= What is being asked =
Your response should contain each line of the data that includes "palette".
::: Excerpted data :::
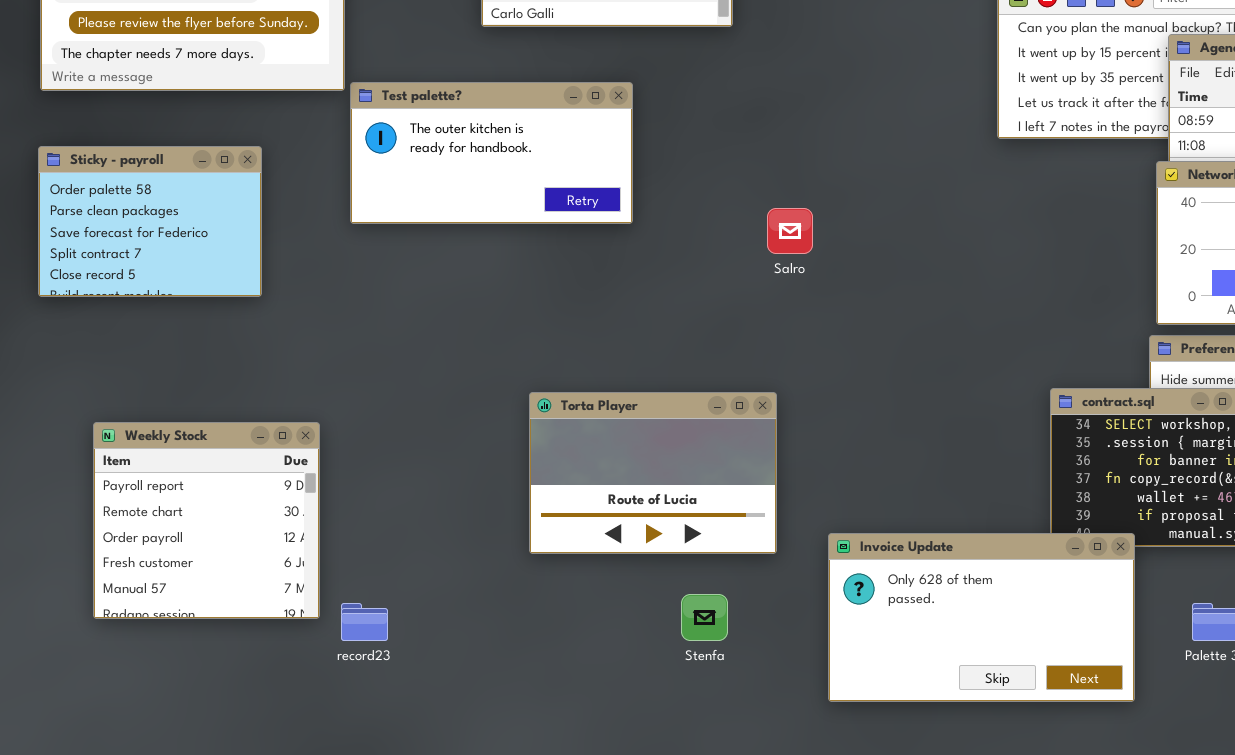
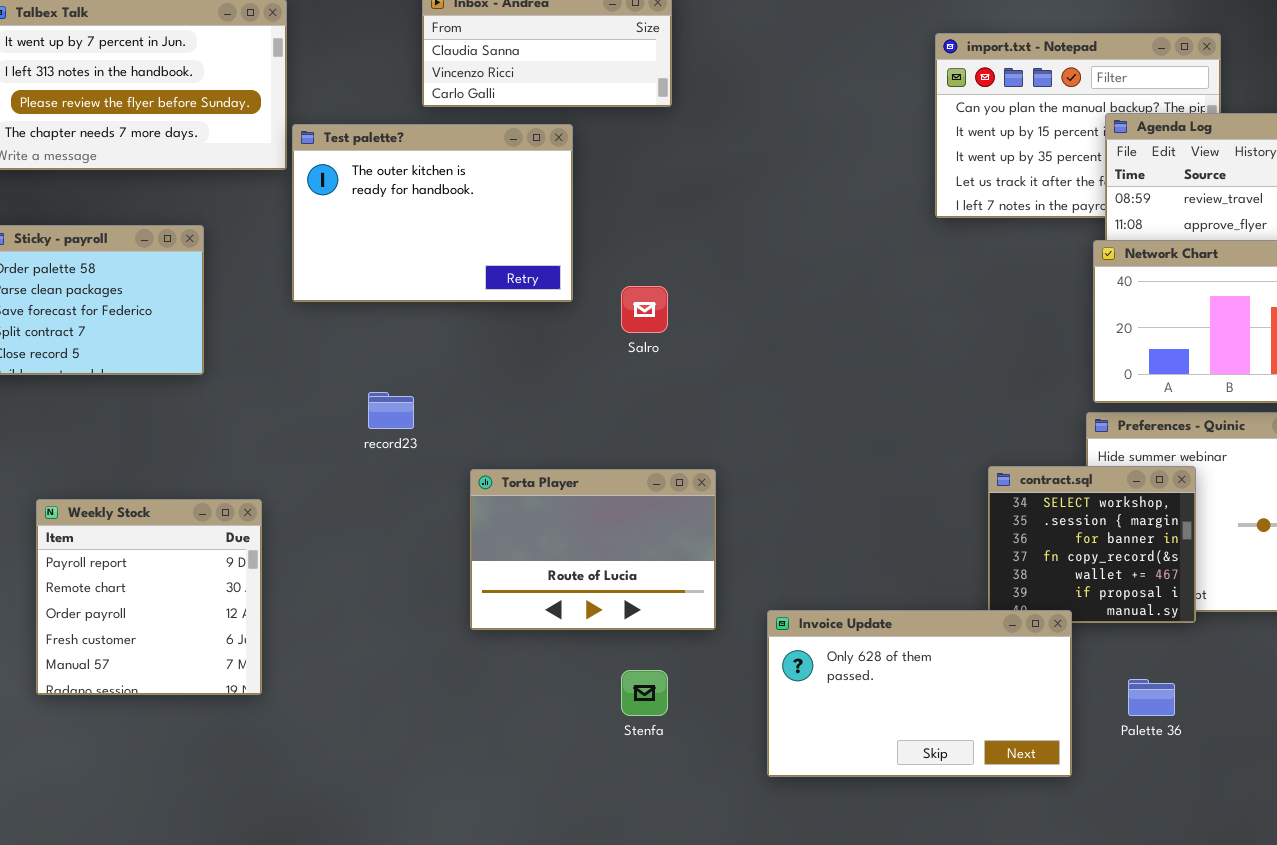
Test palette?: [350,82,633,224] -> [292,124,573,302], resized
Salro: [767,208,813,254] -> [621,286,668,333], moved
record23: [341,603,388,641] -> [368,392,414,429], moved

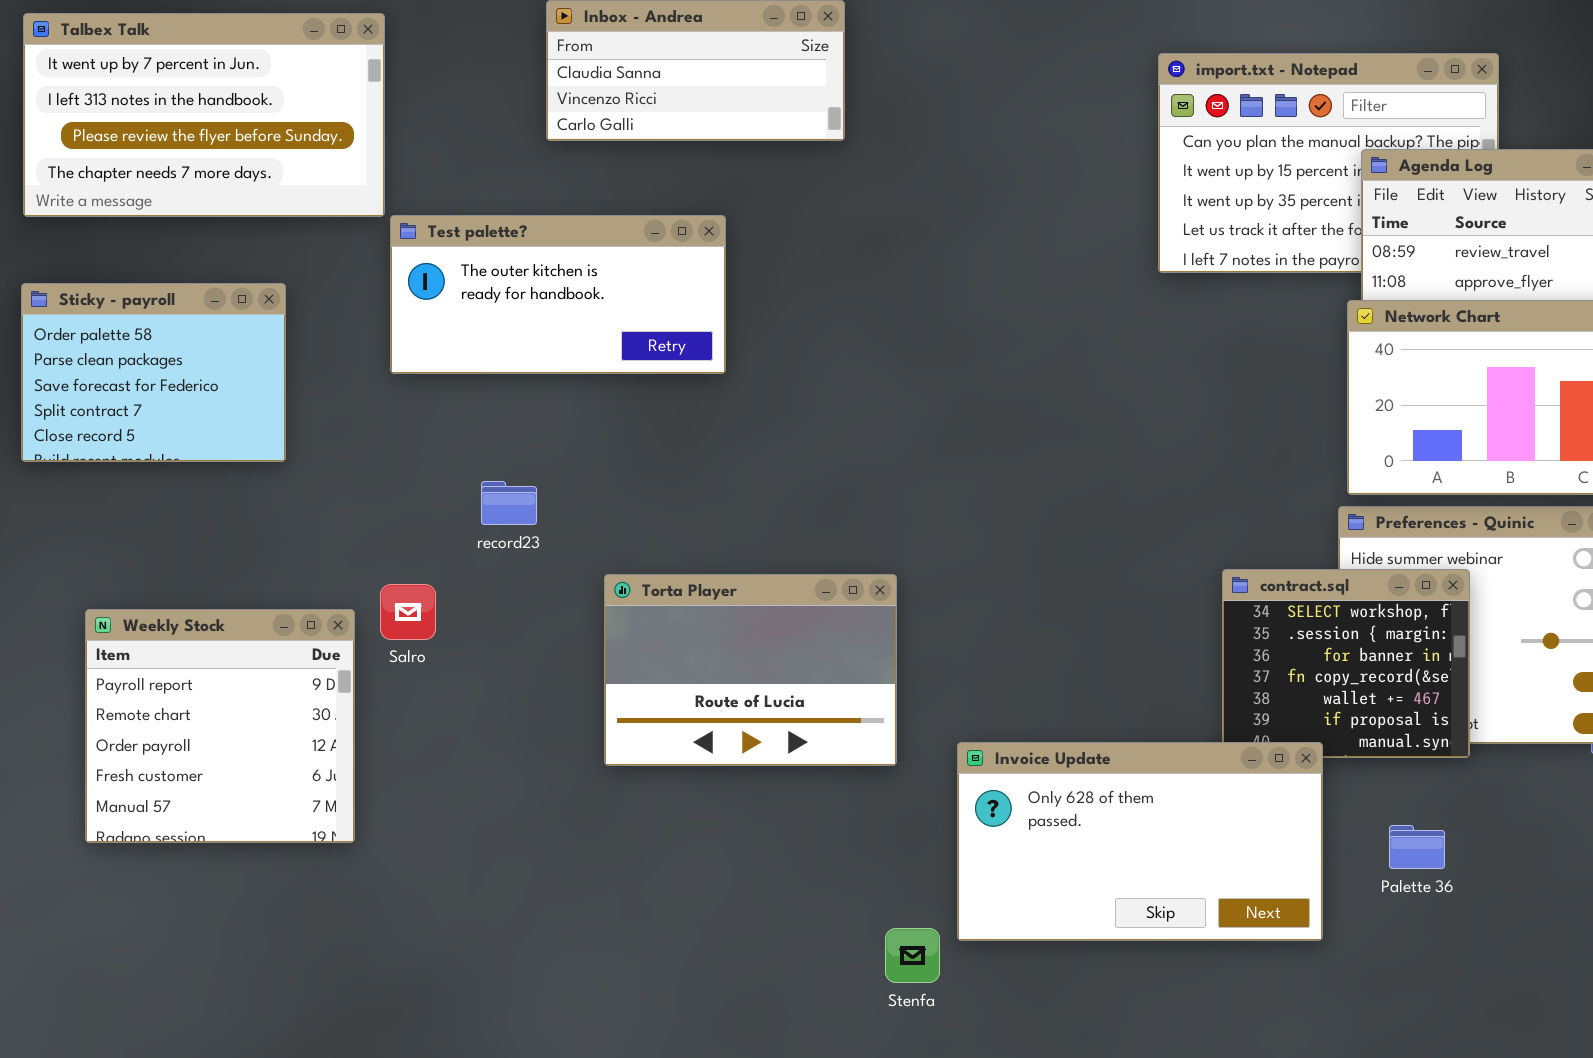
Test palette?: [292,124,573,302] -> [390,215,726,374], resized
Salro: [621,286,668,333] -> [380,584,436,640], moved
Stenfa: [621,670,668,716] -> [885,928,940,983], moved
:::
= Answer =
Test palette?: [350,82,633,224] -> [292,124,573,302], resized
Test palette?: [292,124,573,302] -> [390,215,726,374], resized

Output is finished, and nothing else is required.